Task instructions
Would you transcribe only the lines below, from the one containing "purple tile H8" through the end of the material, exactly and with no pictures?

=== Section Start ===

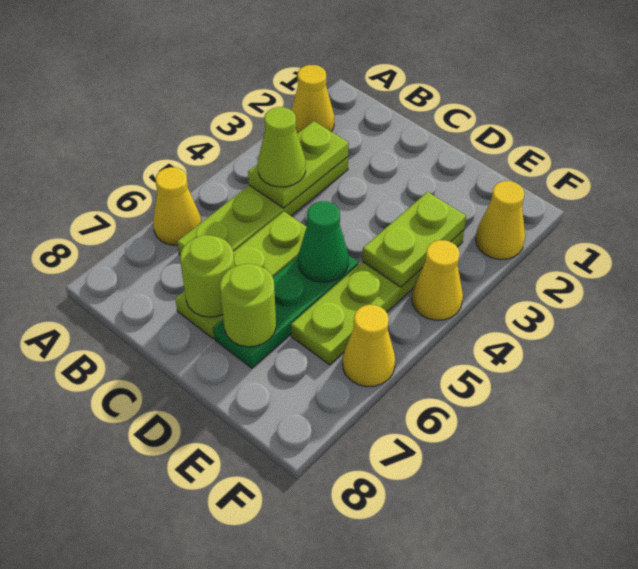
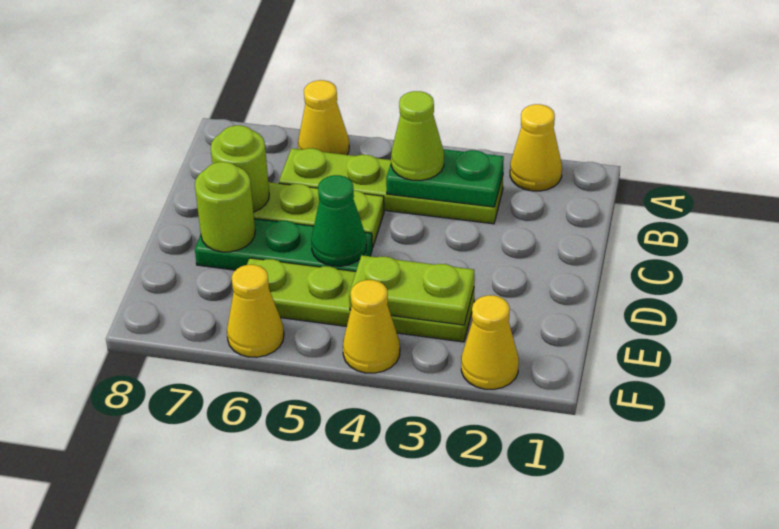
lime plate B3:B4 level 2 -> green plate B3:B4 level 2

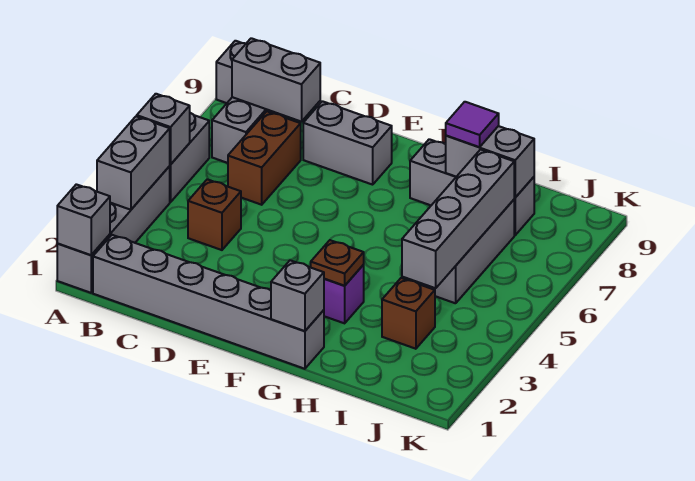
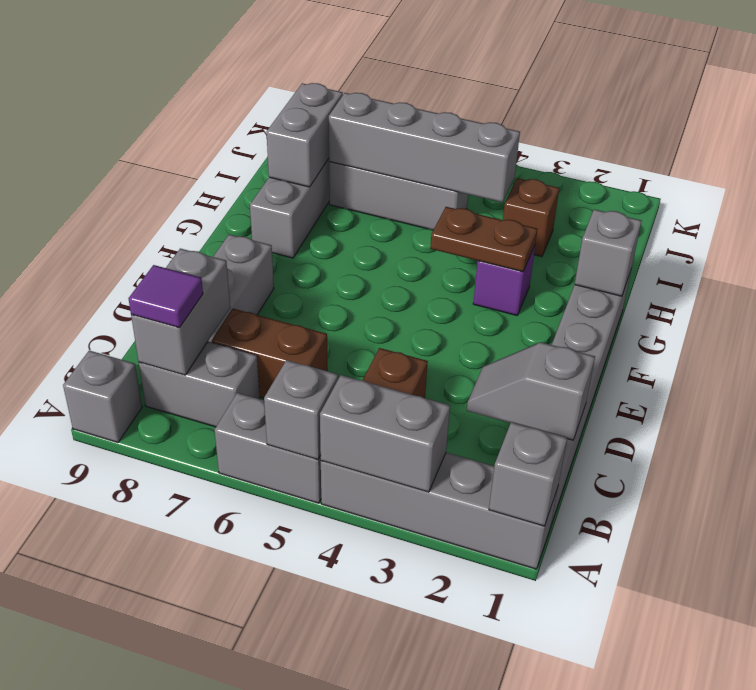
none -> grey slope C1:C2 level 2 top 1
brown plate G3 level 2 -> brown plate G3:G4 level 2
purple tile H8 level 3 -> purple tile B8 level 3

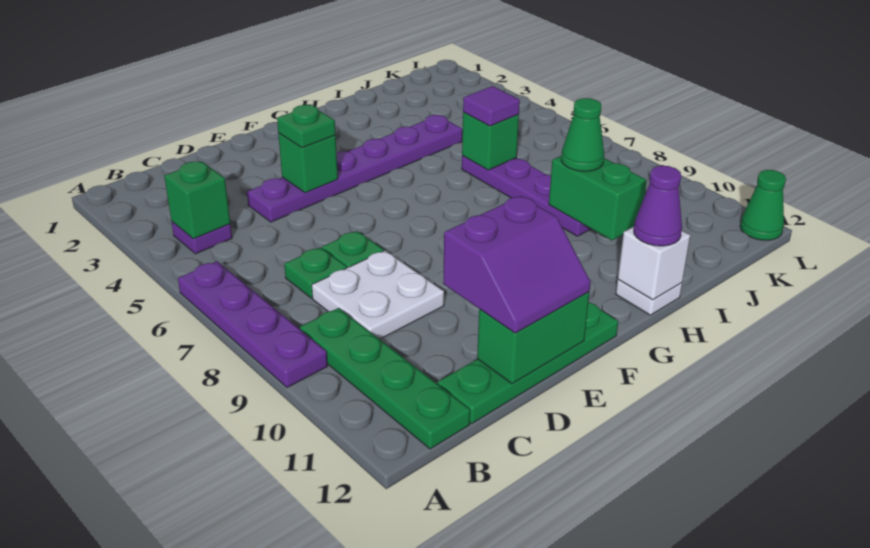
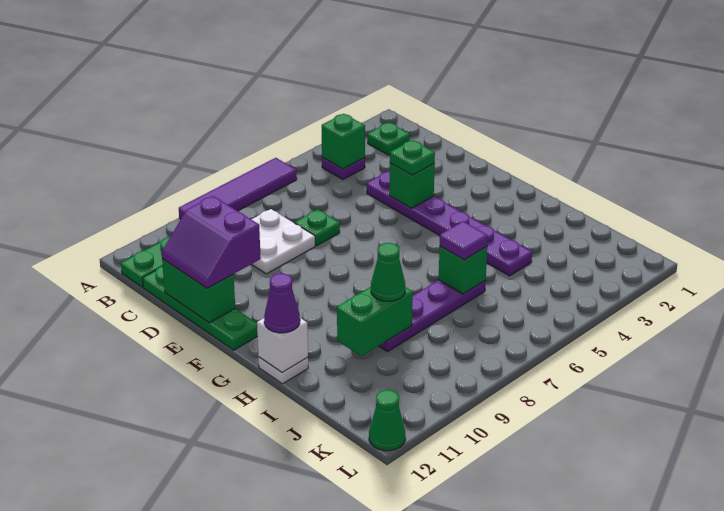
purple plate A6:A9 level 1 -> purple tile A6:A9 level 1
green plate C7 level 1 -> green plate B2 level 1

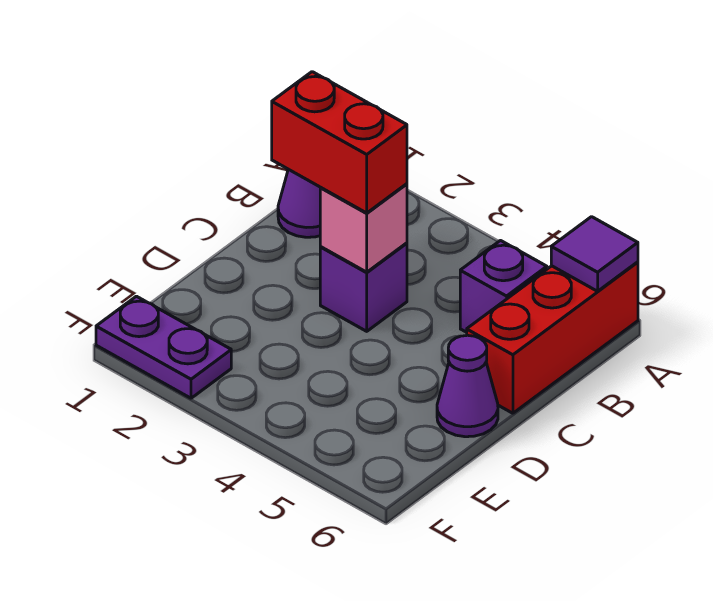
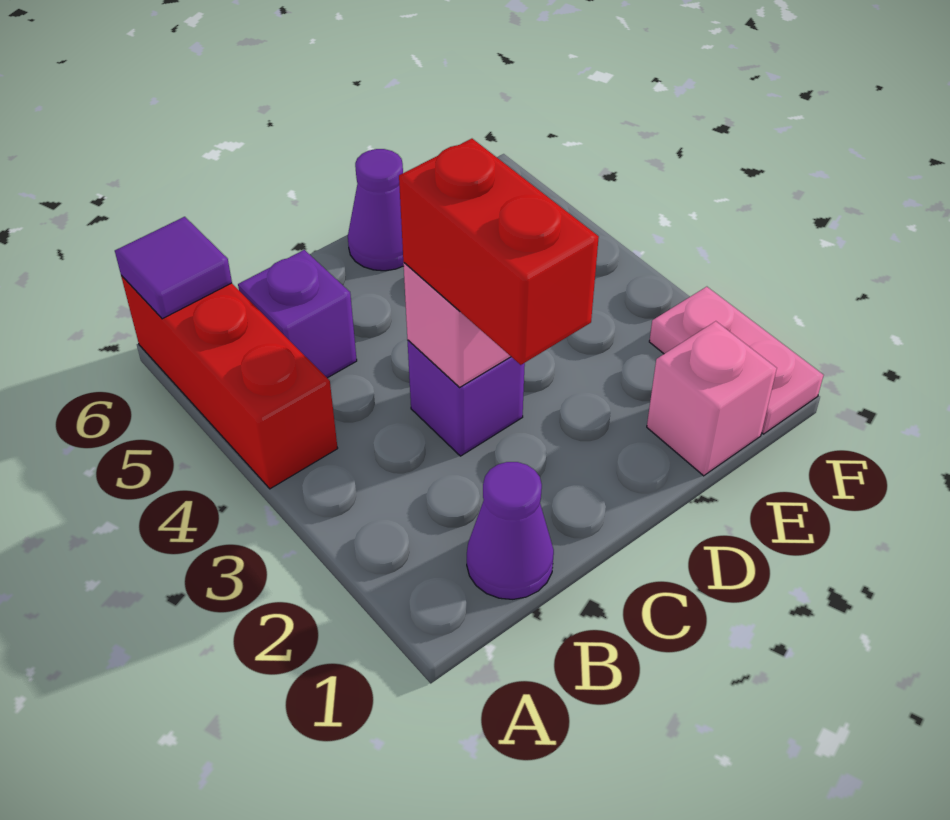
red brick A6:C6 level 1 -> red brick A4:A6 level 1
none -> pink brick E1 level 1
purple plate F1:F2 level 1 -> pink plate F1:F2 level 1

=== Section End ===

Final answer
purple tile H8 level 3 -> purple tile B8 level 3

purple plate A6:A9 level 1 -> purple tile A6:A9 level 1
green plate C7 level 1 -> green plate B2 level 1

red brick A6:C6 level 1 -> red brick A4:A6 level 1
none -> pink brick E1 level 1
purple plate F1:F2 level 1 -> pink plate F1:F2 level 1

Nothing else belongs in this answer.